[[ Given data open ]]
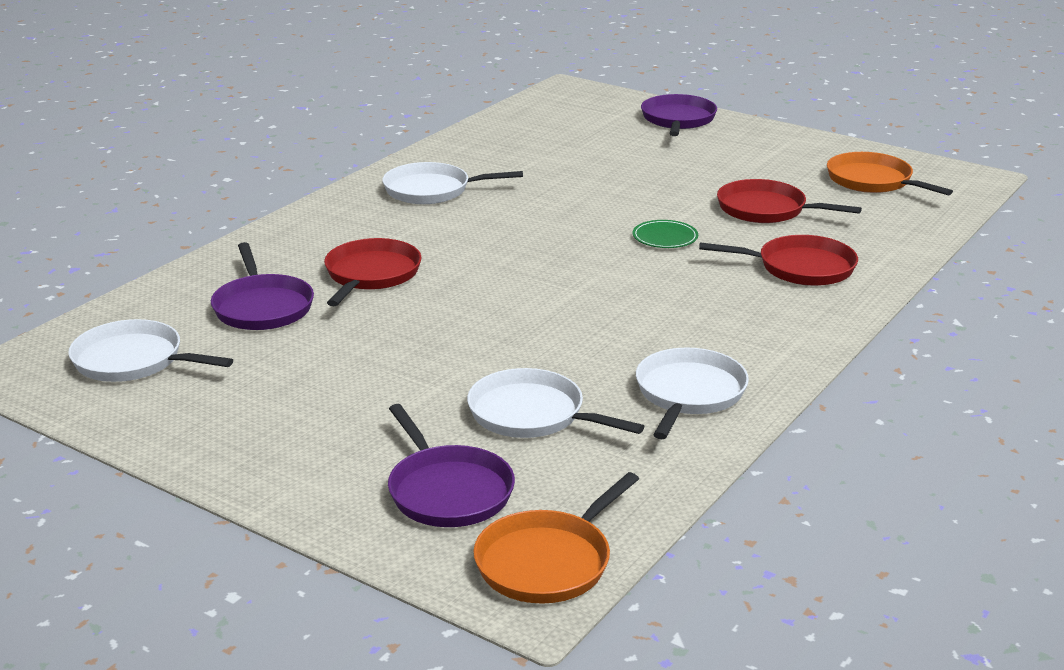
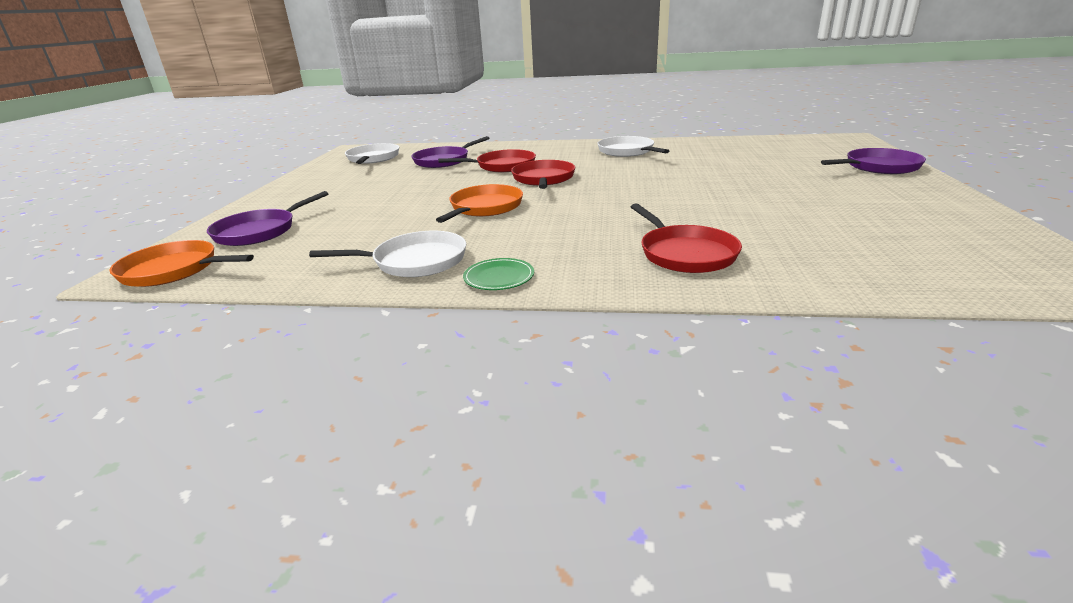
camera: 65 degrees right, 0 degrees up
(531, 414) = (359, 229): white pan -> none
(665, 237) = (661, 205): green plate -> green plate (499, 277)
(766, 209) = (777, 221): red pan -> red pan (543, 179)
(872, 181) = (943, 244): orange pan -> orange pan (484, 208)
[[ Given data closed ]]
[[ Given data open ]]
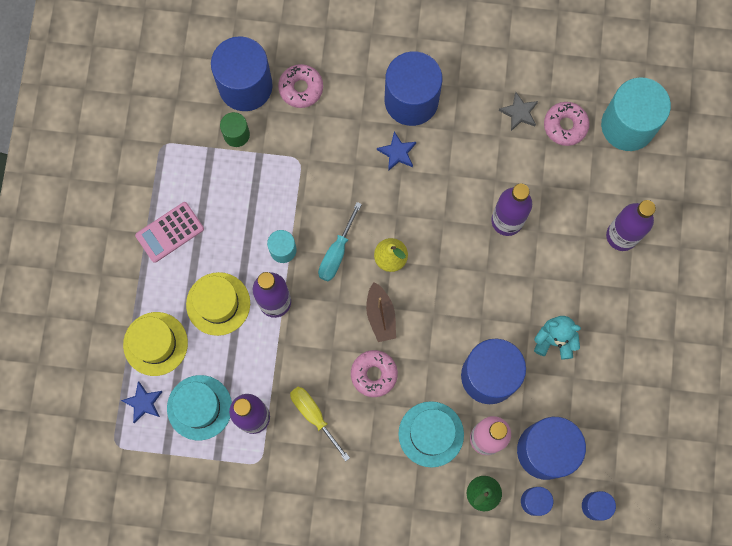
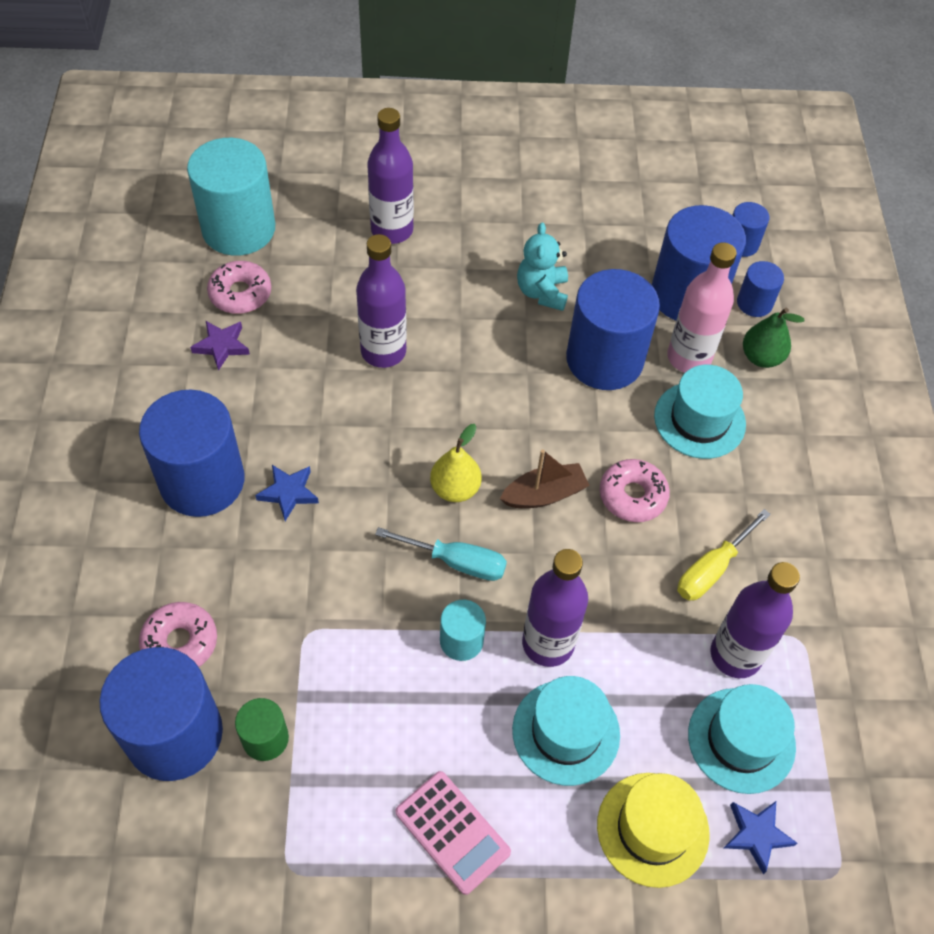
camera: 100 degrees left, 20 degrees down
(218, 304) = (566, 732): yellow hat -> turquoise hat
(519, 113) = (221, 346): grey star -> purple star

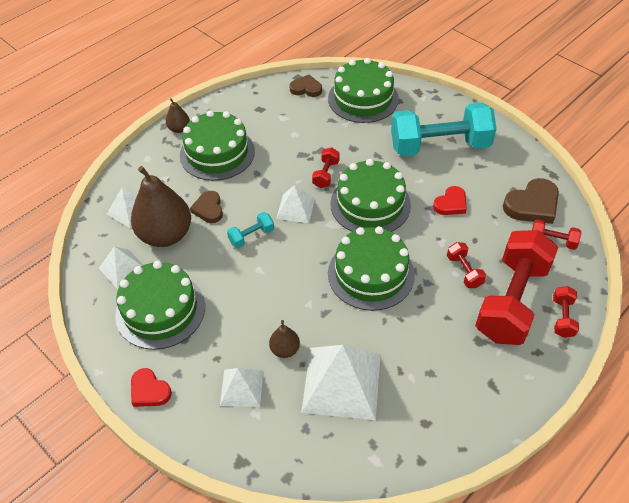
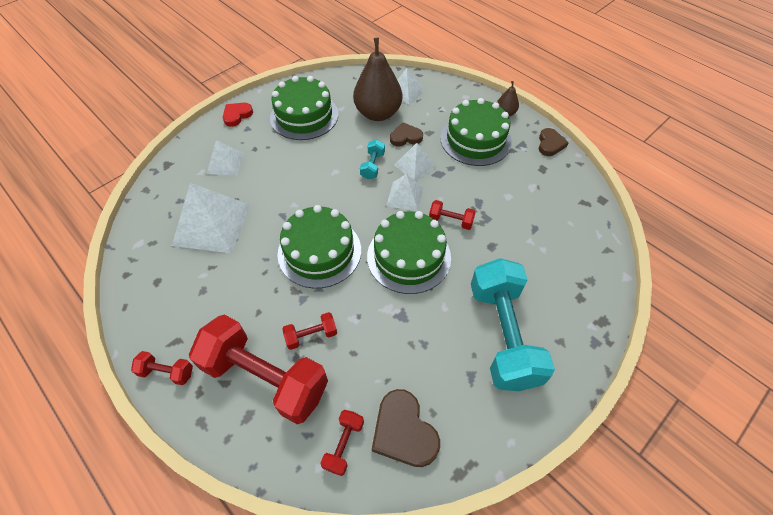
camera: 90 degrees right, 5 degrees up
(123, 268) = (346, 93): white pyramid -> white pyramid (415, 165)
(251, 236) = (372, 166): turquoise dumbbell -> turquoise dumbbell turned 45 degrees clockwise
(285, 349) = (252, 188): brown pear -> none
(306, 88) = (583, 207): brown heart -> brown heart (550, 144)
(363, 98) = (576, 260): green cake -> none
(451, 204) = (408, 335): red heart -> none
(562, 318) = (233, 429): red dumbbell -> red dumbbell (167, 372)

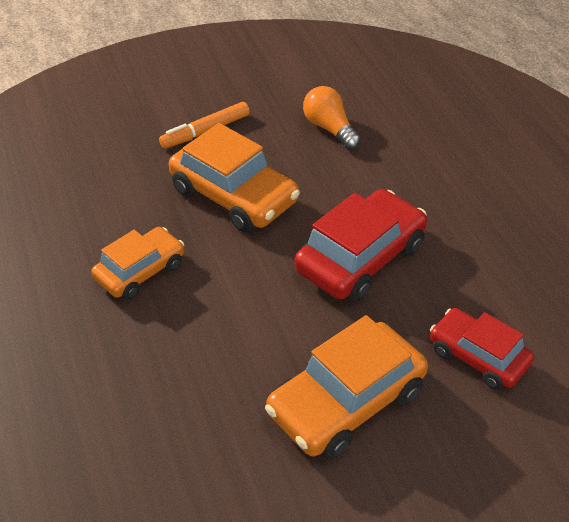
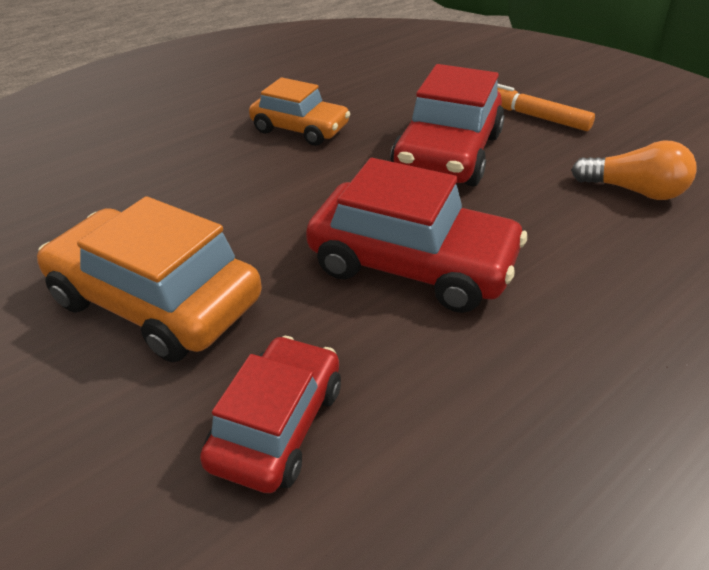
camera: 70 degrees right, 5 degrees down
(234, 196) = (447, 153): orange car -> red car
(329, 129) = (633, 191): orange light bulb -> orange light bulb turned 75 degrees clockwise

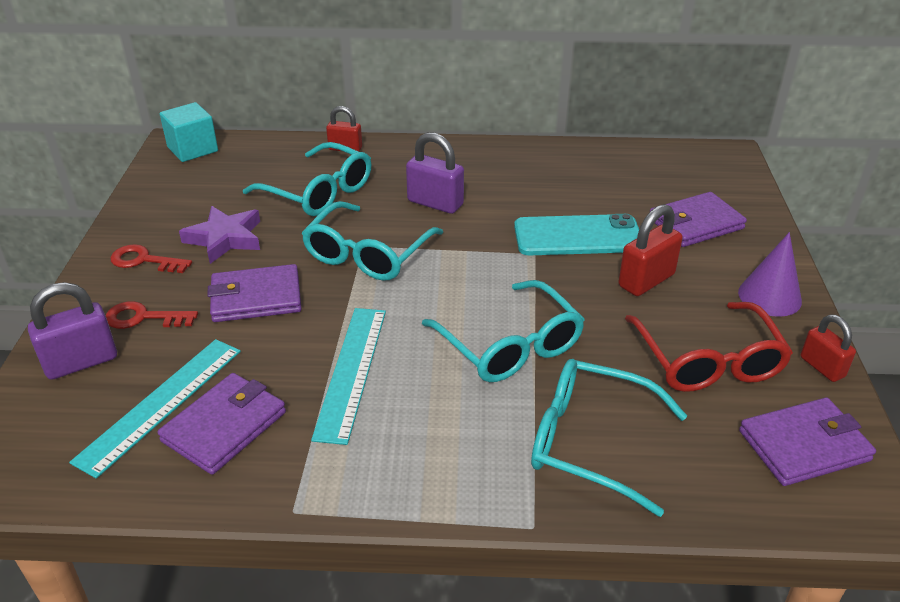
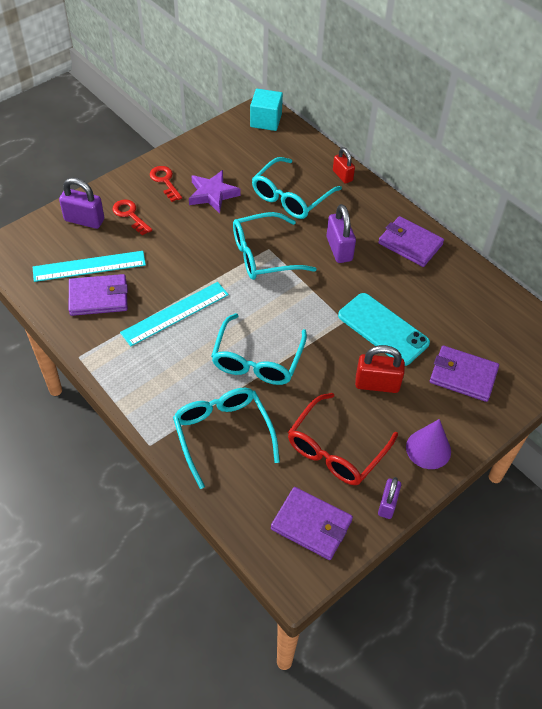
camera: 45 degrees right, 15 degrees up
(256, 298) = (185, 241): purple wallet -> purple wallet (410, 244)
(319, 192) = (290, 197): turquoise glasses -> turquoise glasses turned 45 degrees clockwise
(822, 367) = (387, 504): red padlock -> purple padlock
[[ Given data closed ]]
*Task brief*
Take every line from the records that holds "white" and copy it down.

*Answer to this problem*
(531, 414) = (359, 229): white pan -> none
(123, 268) = (346, 93): white pyramid -> white pyramid (415, 165)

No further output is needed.